------ Record set ------

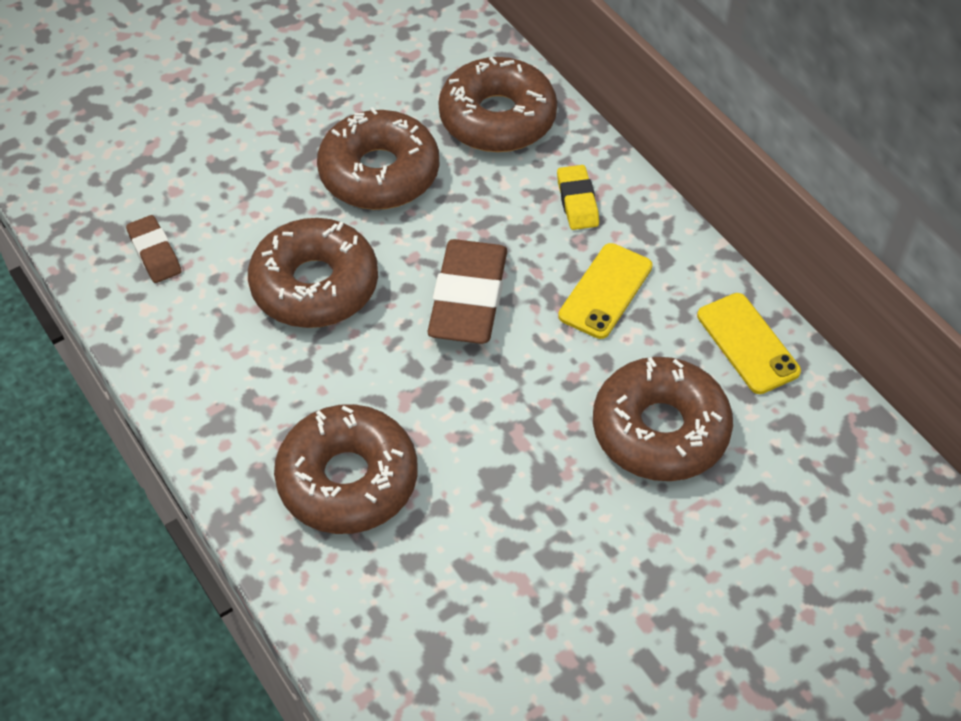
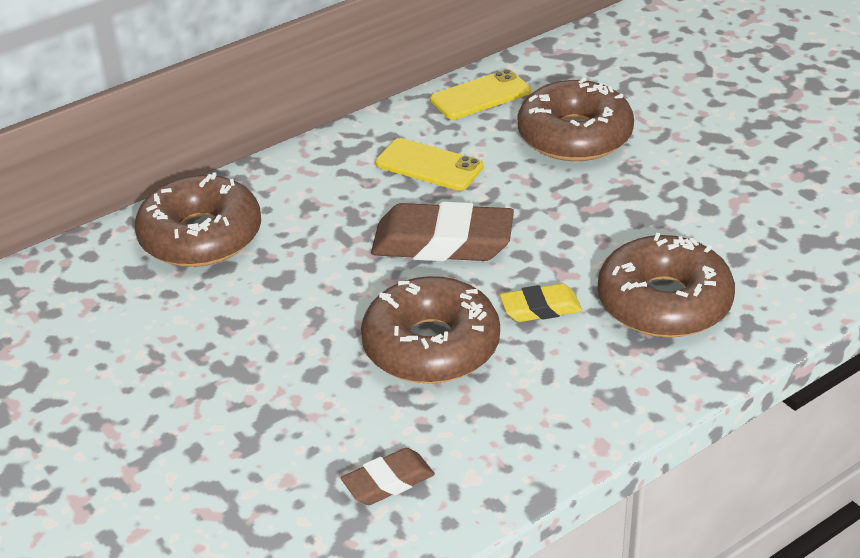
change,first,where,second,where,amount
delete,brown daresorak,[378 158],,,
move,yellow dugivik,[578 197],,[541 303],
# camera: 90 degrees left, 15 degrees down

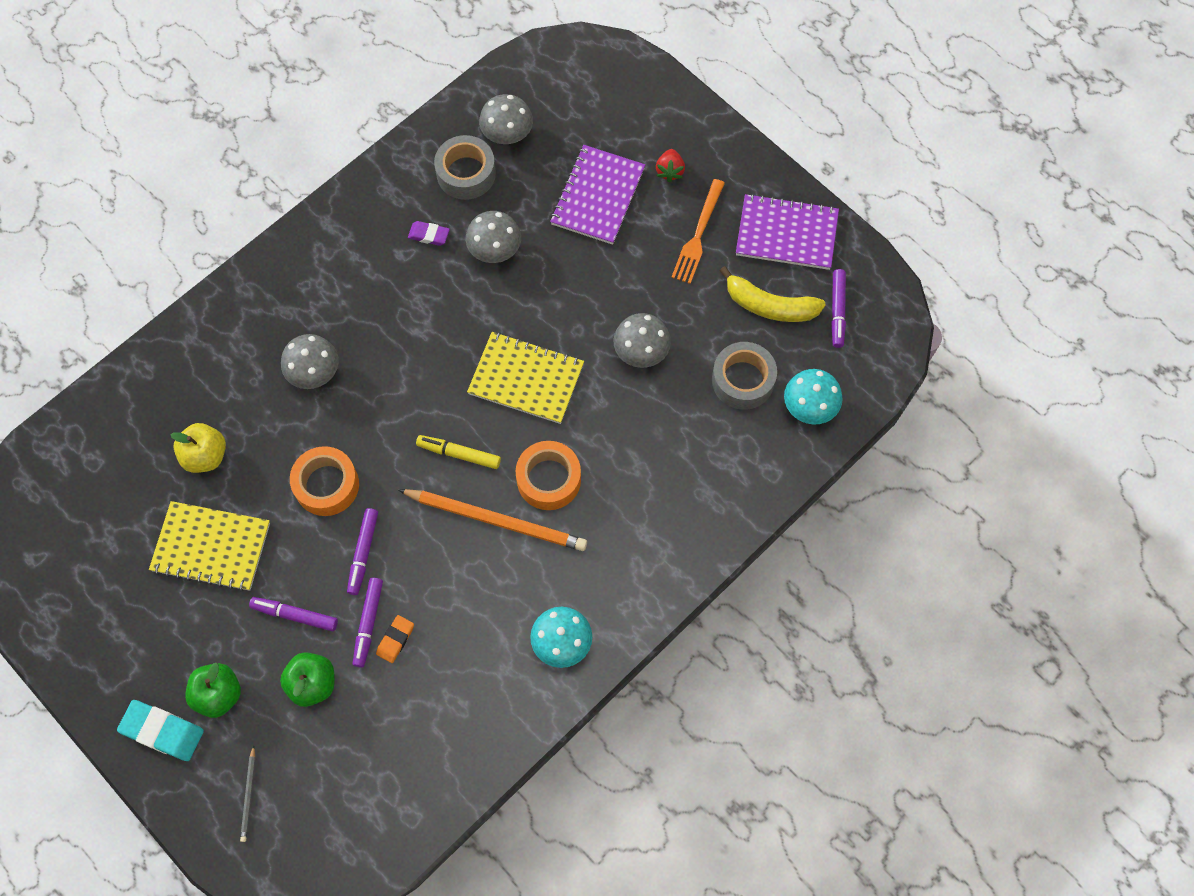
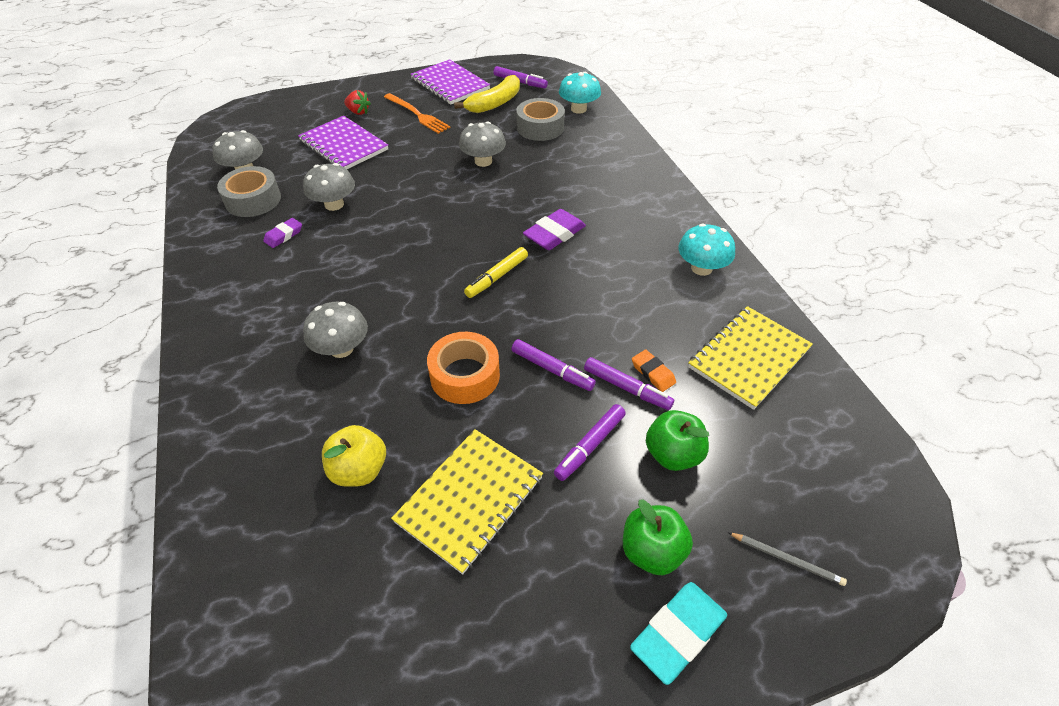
change,first,where,second,where,amount
delete,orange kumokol,[492 520],,,
move,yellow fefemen,[525 378],,[750 358],
replace,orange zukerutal,[548 475],purple dugivik,[554 229],
rotate,purple fefemen,[787 232],,[450 82],75 degrees counterclockwise
# camera: 65 degrees left, 20 degrees down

------

_Task description:_
Return the listing above unchanged, apart from dropping its pictures.

_Task solution:_
change,first,where,second,where,amount
delete,brown daresorak,[378 158],,,
move,yellow dugivik,[578 197],,[541 303],
# camera: 90 degrees left, 15 degrees down

change,first,where,second,where,amount
delete,orange kumokol,[492 520],,,
move,yellow fefemen,[525 378],,[750 358],
replace,orange zukerutal,[548 475],purple dugivik,[554 229],
rotate,purple fefemen,[787 232],,[450 82],75 degrees counterclockwise
# camera: 65 degrees left, 20 degrees down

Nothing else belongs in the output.